YOUR GOAL
Set down a word-for-word copy of the data below, limited to the lines from the first through the line with "blue lamp: 2 -> 3".
----------------
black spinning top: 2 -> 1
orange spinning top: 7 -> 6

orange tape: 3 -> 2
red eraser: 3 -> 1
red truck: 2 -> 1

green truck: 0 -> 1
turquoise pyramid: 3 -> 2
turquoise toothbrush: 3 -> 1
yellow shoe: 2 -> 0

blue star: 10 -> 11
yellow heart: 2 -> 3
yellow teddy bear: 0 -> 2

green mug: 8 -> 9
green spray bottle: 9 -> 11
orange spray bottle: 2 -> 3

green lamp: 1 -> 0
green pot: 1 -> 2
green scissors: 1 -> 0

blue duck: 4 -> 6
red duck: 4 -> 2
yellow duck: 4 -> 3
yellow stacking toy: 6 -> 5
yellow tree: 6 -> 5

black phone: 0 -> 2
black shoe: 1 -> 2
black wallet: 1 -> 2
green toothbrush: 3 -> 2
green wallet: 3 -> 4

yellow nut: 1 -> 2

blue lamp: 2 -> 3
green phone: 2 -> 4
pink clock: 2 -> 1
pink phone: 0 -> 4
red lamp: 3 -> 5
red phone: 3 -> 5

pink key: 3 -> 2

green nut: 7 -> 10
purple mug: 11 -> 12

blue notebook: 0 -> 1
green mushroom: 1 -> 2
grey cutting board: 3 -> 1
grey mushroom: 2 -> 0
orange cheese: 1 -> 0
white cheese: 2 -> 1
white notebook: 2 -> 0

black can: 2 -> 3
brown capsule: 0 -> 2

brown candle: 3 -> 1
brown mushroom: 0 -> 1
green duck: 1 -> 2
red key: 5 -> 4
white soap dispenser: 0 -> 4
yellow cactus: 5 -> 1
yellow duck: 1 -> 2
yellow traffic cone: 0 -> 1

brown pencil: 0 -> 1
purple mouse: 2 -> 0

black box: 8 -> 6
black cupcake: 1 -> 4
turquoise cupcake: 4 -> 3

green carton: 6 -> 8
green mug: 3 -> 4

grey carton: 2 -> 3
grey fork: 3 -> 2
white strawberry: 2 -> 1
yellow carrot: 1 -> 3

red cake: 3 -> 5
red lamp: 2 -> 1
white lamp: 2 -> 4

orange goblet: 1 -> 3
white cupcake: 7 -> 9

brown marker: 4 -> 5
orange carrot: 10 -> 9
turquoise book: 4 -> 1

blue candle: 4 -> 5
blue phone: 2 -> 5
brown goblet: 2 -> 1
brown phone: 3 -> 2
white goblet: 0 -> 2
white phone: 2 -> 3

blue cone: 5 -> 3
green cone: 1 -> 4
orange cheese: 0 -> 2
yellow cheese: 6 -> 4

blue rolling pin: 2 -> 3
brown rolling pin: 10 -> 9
----------------
RESPONSE TO THIS EXERCISE
black spinning top: 2 -> 1
orange spinning top: 7 -> 6

orange tape: 3 -> 2
red eraser: 3 -> 1
red truck: 2 -> 1

green truck: 0 -> 1
turquoise pyramid: 3 -> 2
turquoise toothbrush: 3 -> 1
yellow shoe: 2 -> 0

blue star: 10 -> 11
yellow heart: 2 -> 3
yellow teddy bear: 0 -> 2

green mug: 8 -> 9
green spray bottle: 9 -> 11
orange spray bottle: 2 -> 3

green lamp: 1 -> 0
green pot: 1 -> 2
green scissors: 1 -> 0

blue duck: 4 -> 6
red duck: 4 -> 2
yellow duck: 4 -> 3
yellow stacking toy: 6 -> 5
yellow tree: 6 -> 5

black phone: 0 -> 2
black shoe: 1 -> 2
black wallet: 1 -> 2
green toothbrush: 3 -> 2
green wallet: 3 -> 4

yellow nut: 1 -> 2

blue lamp: 2 -> 3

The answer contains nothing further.